Work required: Restate, exactly as written, the entries below from the line that holds "relocated | rolling" through the line that holds "pawn (yellow) |". Pictures are not part of the copy.

(Data listing Opens)

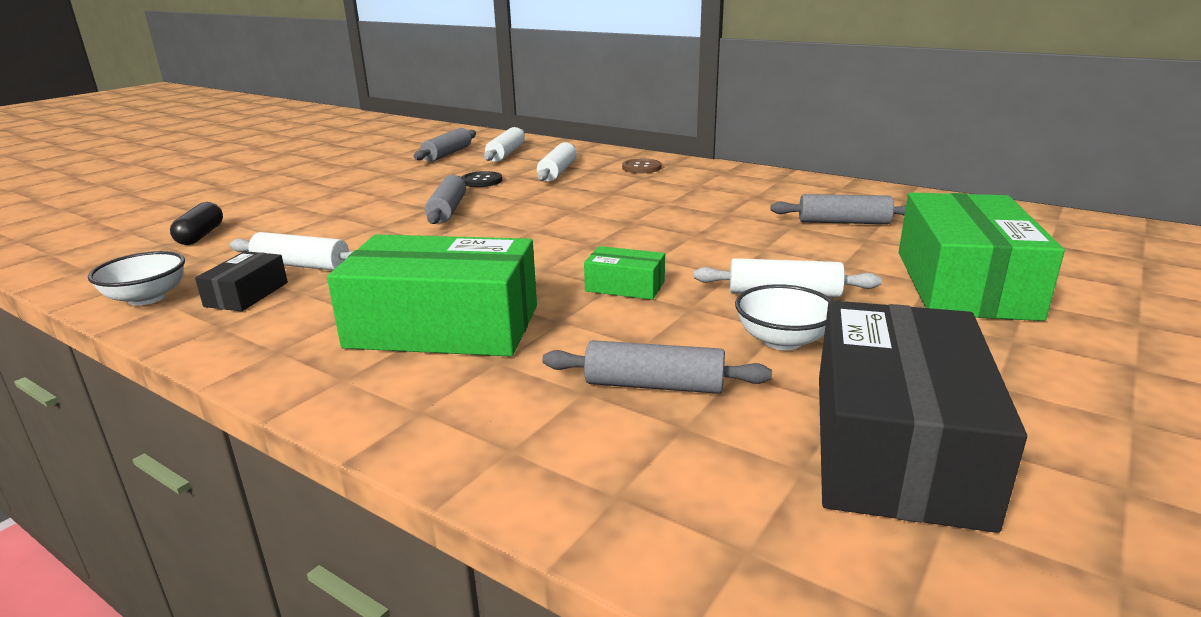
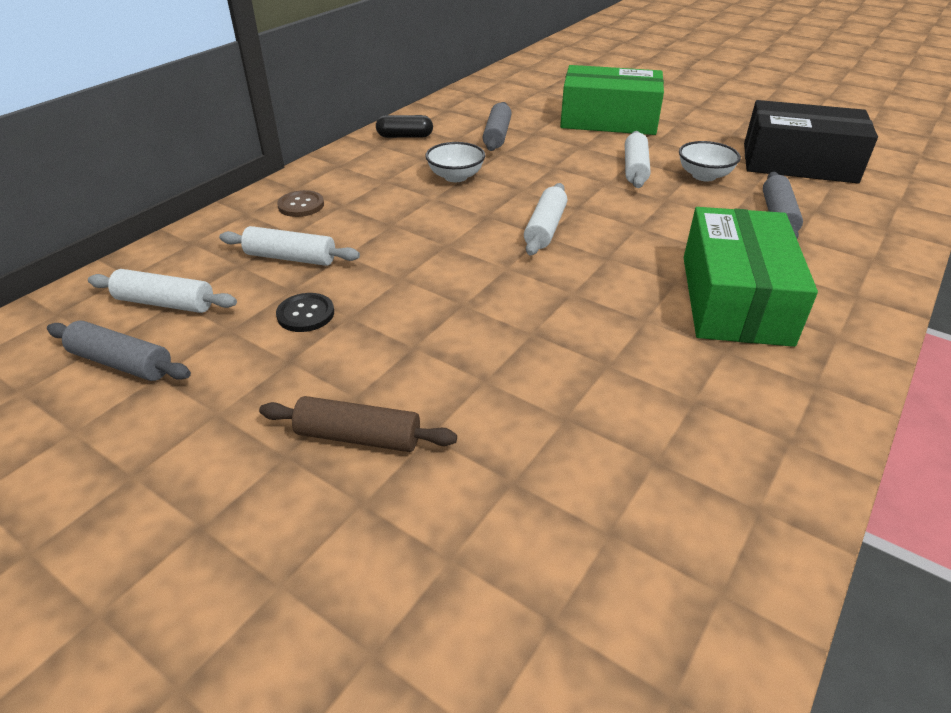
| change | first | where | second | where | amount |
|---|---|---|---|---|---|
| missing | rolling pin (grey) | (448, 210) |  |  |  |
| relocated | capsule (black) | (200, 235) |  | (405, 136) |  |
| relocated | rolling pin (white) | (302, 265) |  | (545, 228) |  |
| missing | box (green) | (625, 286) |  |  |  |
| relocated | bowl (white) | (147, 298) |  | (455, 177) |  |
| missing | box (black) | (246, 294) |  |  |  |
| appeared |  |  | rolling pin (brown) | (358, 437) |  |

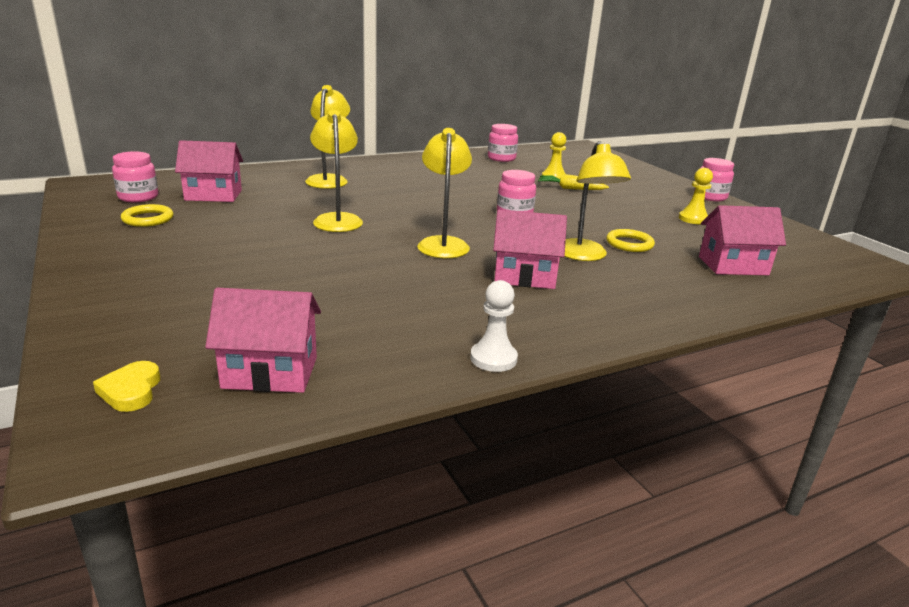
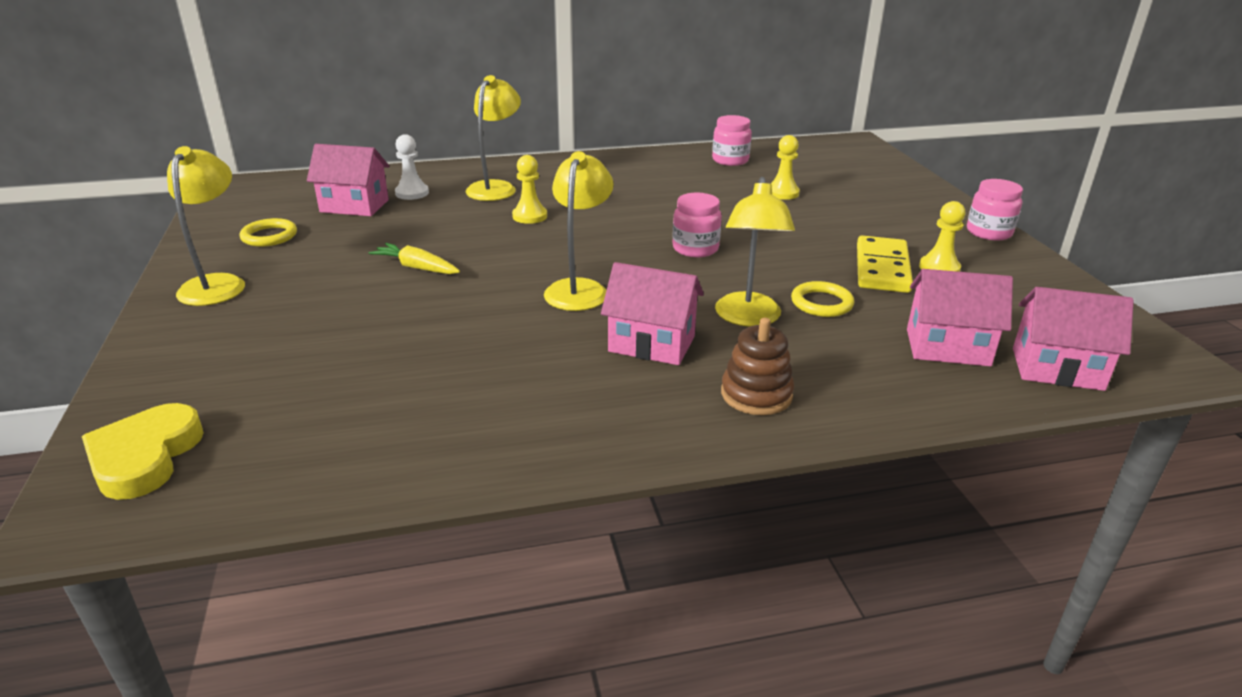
| change | first | where | second | where | amount |
|---|---|---|---|---|---|
| relocated | lamp (yellow) | (337, 219) |  | (217, 284) |  |
| missing | jar (pink) | (138, 197) |  |  |  |
| relocated | carrot (yellow) | (571, 189) |  | (417, 268) |  |
| relocated | pawn (white) | (493, 358) |  | (412, 193) |  |
| relocated | house (pink) | (270, 373) |  | (1057, 369) |  |
| size | heart (yellow) | (131, 390) |  | (145, 457) | x1.67 |
| appeared |  |  | pawn (yellow) | (530, 216) |  |
| appeared |  |  | domino (yellow) | (882, 268) |  |
| appeared |  |  | stacking toy (brown) | (756, 394) |  |

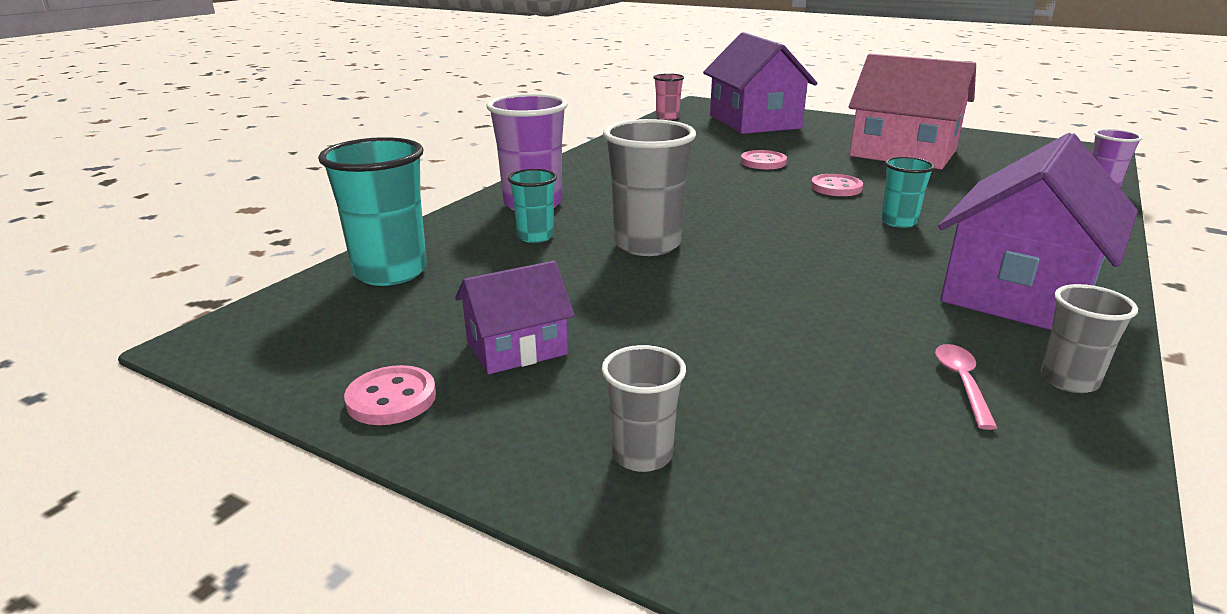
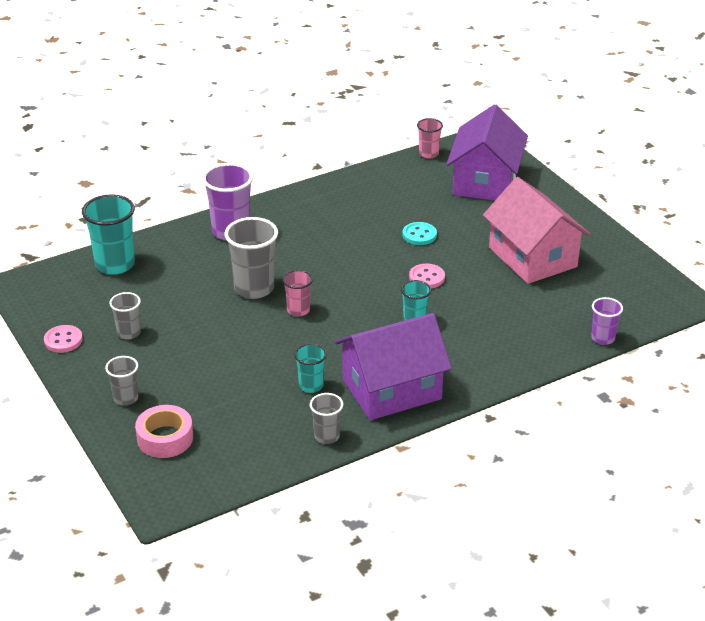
| change | first | where | second | where | amount |
|---|---|---|---|---|---|
| colour | button (pink) | (763, 162) | button (turquoise) | (419, 235) |  |
| relocated | cup (turquoise) | (535, 236) |  | (311, 386) |  |
| exchanged | house (purple) | (516, 348) | cup (grey) | (128, 333) |  |
| missing | spoon (pink) | (962, 383) |  |  |  |
| appeared |  |  | cup (pink) | (298, 310) |  |
| appeared |  |  | tape (pink) | (165, 438) |  |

(Data listing Closes)

Exercise response:
| relocated | rolling pin (white) | (302, 265) |  | (545, 228) |  |
| missing | box (green) | (625, 286) |  |  |  |
| relocated | bowl (white) | (147, 298) |  | (455, 177) |  |
| missing | box (black) | (246, 294) |  |  |  |
| appeared |  |  | rolling pin (brown) | (358, 437) |  |

| change | first | where | second | where | amount |
|---|---|---|---|---|---|
| relocated | lamp (yellow) | (337, 219) |  | (217, 284) |  |
| missing | jar (pink) | (138, 197) |  |  |  |
| relocated | carrot (yellow) | (571, 189) |  | (417, 268) |  |
| relocated | pawn (white) | (493, 358) |  | (412, 193) |  |
| relocated | house (pink) | (270, 373) |  | (1057, 369) |  |
| size | heart (yellow) | (131, 390) |  | (145, 457) | x1.67 |
| appeared |  |  | pawn (yellow) | (530, 216) |  |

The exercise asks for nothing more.